The task = When a line of the records contains "DGND", copy it.

(Entries taken from a collection)
----------------------------------------

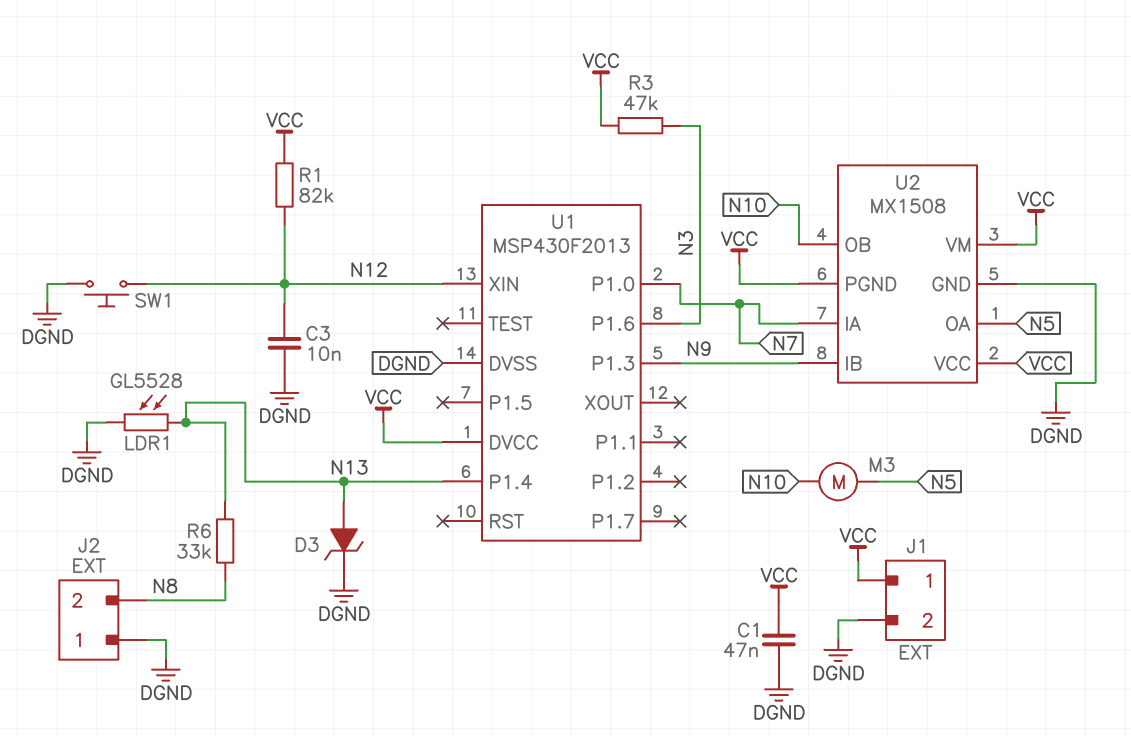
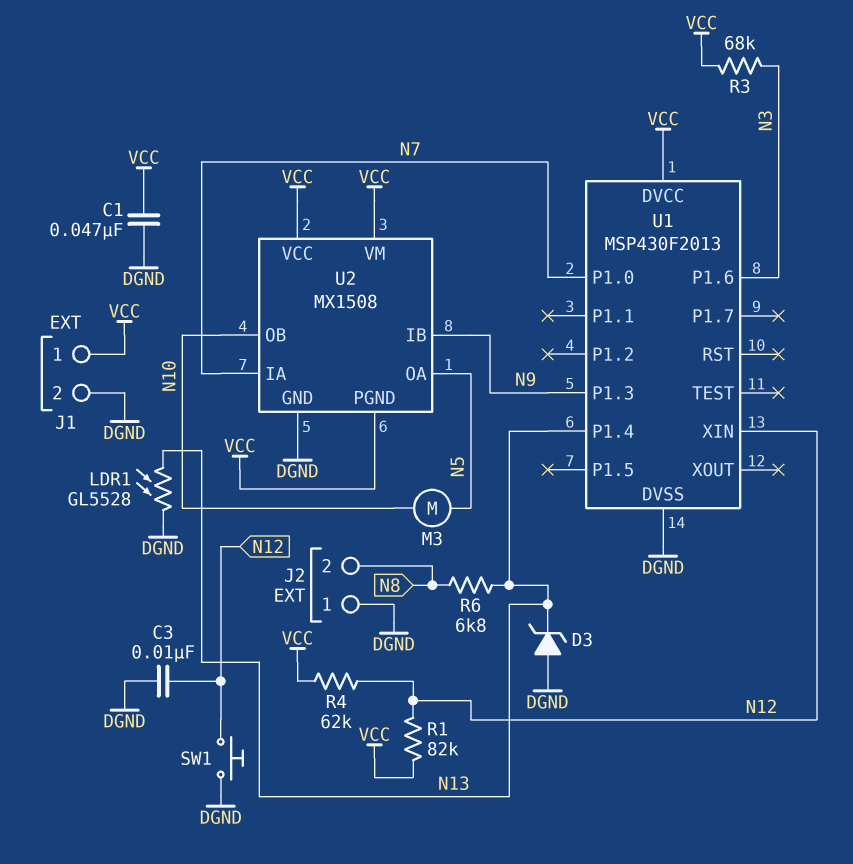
D3: zener (A N13, K DGND) -> zener (A DGND, K N13)
R3: 47k (N3, VCC) -> 68k (N3, VCC)
R4: none -> 62k (N12, VCC)
R6: 33k (N8, N13) -> 6.8k (N8, N13)

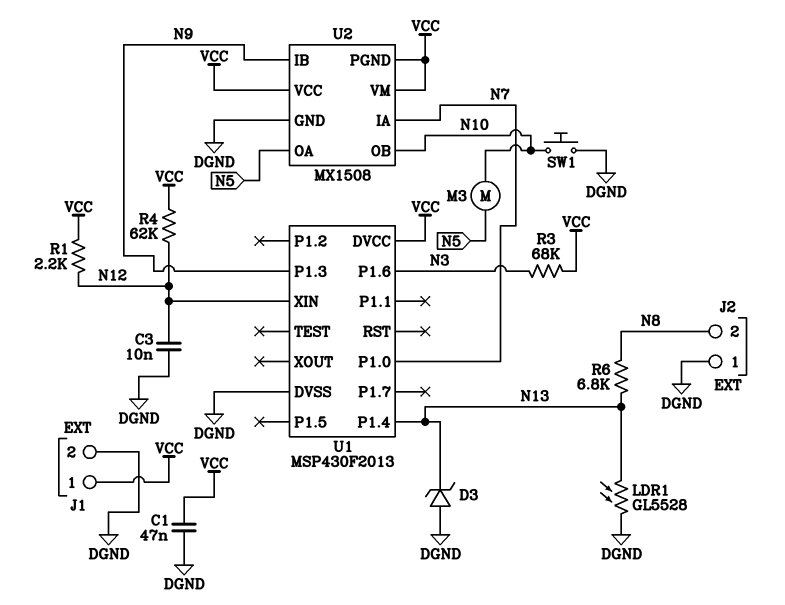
R1: 82k (N12, VCC) -> 2.2k (N12, VCC)
SW1: button (DGND, N12) -> button (DGND, N10)

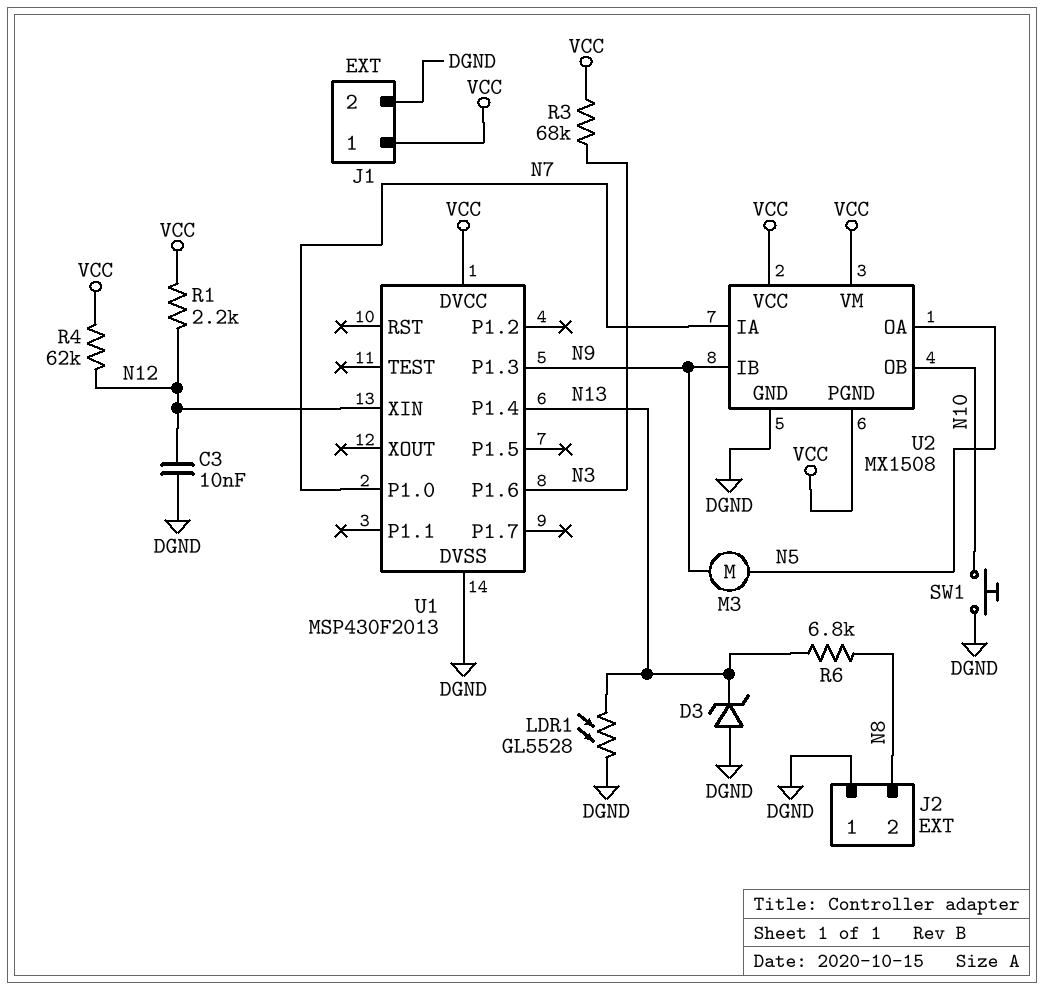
C1: 47nF (DGND, VCC) -> none
M3: motor (N5, N10) -> motor (N5, N9)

----------------------------------------

Exercise solution =
D3: zener (A N13, K DGND) -> zener (A DGND, K N13)
SW1: button (DGND, N12) -> button (DGND, N10)
C1: 47nF (DGND, VCC) -> none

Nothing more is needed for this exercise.